Records in a dataset:
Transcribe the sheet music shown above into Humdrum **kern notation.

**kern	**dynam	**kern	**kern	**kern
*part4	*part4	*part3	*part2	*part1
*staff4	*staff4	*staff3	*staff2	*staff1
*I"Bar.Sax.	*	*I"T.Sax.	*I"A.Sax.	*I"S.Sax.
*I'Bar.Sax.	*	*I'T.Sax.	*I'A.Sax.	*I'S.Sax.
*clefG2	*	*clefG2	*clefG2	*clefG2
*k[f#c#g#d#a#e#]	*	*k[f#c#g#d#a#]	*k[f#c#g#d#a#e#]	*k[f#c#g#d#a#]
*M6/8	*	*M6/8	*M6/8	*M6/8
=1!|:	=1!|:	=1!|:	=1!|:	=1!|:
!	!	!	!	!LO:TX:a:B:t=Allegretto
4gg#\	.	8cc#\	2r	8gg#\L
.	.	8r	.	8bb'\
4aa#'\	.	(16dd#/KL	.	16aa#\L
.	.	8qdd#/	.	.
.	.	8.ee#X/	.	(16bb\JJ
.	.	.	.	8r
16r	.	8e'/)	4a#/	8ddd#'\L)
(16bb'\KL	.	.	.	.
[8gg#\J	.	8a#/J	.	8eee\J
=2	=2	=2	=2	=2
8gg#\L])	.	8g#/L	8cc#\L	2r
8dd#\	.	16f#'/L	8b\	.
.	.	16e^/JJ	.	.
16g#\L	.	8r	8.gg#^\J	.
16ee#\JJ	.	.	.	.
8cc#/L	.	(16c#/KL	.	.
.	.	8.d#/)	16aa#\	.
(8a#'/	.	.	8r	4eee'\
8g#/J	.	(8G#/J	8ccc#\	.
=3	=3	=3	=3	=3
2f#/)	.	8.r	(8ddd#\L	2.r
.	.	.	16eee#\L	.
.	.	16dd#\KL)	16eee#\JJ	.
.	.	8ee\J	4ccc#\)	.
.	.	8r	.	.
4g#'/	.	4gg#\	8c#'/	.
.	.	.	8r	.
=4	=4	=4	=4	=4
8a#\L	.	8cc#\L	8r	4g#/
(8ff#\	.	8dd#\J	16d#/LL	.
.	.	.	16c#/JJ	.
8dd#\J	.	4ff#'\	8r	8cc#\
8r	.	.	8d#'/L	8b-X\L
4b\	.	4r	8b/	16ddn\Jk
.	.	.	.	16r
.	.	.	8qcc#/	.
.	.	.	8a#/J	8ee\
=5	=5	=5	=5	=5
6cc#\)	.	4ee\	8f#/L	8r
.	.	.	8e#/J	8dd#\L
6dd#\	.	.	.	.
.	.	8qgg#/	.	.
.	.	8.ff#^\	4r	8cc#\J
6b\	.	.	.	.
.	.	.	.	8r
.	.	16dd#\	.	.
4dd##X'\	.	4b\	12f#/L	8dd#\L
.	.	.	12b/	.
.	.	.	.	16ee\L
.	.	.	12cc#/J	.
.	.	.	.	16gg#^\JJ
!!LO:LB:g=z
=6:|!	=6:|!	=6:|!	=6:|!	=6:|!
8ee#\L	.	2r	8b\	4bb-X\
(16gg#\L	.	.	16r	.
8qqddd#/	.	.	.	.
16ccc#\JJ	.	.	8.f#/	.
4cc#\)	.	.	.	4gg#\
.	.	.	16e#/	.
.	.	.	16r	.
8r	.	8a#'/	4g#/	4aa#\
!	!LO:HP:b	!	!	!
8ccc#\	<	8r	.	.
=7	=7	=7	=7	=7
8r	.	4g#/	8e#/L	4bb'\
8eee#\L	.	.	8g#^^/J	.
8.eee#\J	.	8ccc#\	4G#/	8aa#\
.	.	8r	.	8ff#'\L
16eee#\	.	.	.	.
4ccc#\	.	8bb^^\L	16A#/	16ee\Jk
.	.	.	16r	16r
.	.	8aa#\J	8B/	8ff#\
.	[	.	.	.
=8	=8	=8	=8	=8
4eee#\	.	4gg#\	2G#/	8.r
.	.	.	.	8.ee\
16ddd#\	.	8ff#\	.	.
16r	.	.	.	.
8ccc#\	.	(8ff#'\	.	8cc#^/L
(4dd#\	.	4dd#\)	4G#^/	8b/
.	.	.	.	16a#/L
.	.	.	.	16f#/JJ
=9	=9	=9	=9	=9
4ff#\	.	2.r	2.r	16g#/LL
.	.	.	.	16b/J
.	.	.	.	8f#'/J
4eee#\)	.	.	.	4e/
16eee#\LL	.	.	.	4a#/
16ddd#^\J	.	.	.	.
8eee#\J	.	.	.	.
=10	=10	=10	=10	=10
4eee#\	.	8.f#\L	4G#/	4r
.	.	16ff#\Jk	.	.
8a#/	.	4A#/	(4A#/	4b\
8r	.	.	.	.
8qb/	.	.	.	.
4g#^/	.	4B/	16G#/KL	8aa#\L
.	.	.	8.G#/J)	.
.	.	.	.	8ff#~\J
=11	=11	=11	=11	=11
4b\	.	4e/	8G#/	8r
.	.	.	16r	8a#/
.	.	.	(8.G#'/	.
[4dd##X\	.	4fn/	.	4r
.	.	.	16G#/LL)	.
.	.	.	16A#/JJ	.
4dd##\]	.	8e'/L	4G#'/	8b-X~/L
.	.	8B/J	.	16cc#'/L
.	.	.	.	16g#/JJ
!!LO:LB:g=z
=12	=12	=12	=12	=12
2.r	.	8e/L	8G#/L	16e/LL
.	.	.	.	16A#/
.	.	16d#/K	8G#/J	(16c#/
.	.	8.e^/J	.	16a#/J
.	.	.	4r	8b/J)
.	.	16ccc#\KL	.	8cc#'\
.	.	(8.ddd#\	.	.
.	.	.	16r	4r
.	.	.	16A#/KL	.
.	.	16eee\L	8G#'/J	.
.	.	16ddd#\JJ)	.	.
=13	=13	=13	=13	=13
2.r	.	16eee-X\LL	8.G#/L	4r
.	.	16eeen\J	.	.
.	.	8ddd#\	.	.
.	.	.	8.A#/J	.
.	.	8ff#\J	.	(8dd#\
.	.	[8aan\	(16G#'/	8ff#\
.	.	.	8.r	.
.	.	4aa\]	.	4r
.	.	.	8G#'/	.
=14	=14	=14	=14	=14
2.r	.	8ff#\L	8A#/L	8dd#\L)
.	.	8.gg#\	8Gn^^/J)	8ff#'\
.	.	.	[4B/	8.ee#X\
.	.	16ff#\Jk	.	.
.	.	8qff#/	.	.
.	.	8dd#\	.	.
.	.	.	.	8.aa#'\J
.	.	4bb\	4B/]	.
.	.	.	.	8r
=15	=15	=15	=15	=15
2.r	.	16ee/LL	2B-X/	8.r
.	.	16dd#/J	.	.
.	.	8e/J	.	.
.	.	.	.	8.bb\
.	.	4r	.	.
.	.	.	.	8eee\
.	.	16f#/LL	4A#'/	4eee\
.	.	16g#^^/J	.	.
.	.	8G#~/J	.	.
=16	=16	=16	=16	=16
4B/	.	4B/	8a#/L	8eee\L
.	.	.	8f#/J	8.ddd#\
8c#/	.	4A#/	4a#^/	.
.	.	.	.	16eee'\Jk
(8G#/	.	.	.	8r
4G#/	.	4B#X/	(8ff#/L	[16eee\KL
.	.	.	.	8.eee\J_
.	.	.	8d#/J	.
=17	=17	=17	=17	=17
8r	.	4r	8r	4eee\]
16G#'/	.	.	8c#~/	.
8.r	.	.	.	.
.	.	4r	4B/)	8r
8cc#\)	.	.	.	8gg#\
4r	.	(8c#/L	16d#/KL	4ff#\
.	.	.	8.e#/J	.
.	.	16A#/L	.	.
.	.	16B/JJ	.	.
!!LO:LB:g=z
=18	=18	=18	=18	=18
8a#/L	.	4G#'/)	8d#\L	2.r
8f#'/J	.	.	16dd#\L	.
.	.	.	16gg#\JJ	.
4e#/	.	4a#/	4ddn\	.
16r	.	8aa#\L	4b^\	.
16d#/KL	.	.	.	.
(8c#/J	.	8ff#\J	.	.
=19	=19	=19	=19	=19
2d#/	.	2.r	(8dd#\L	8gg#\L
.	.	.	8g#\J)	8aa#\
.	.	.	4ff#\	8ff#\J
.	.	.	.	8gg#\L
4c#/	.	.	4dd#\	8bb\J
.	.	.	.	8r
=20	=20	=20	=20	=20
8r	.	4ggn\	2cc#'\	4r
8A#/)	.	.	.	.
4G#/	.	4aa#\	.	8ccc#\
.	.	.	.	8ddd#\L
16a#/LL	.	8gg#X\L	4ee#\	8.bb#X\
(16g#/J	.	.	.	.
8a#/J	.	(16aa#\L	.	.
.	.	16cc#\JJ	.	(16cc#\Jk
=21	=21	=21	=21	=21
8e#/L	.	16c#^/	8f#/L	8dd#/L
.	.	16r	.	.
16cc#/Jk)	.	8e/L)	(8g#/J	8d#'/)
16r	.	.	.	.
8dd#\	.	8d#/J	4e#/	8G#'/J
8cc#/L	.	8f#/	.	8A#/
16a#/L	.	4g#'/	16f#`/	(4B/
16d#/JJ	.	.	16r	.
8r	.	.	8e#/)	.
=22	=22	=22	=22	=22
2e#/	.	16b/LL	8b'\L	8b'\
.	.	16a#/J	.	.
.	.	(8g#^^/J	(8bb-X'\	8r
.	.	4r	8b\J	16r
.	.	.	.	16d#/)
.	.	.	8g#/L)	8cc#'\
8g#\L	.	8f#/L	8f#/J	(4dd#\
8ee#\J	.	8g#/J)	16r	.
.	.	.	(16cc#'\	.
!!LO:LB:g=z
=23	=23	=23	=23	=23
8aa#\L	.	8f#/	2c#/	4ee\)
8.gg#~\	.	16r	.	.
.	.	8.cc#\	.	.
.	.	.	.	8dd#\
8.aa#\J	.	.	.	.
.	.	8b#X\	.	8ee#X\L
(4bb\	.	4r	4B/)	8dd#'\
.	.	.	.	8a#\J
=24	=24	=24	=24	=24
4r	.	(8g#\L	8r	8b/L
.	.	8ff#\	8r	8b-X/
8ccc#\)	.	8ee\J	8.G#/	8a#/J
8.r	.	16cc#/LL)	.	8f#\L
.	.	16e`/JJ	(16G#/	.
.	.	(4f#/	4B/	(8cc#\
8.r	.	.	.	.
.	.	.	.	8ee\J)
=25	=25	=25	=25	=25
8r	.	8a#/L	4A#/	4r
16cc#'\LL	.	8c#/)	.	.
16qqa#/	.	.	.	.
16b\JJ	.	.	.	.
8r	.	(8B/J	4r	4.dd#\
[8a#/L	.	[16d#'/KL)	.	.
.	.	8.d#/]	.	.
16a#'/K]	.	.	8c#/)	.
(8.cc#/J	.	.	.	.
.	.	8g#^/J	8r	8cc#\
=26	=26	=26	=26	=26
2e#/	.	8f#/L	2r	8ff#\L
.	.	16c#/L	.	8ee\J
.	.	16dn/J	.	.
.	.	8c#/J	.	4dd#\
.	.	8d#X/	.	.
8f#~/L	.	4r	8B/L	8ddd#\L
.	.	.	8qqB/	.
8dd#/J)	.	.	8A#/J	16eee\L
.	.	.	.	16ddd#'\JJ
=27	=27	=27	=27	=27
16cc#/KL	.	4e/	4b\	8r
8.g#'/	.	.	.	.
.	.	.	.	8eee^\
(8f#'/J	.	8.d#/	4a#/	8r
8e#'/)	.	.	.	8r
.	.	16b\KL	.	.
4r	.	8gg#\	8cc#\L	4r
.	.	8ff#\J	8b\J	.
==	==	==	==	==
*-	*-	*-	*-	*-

* [Written problem] Return each line of the data above that contains the string "kern". Case matters.

* [Result]
Transcribe the sheet music shown above into Humdrum **kern notation.
**kern	**dynam	**kern	**kern	**kern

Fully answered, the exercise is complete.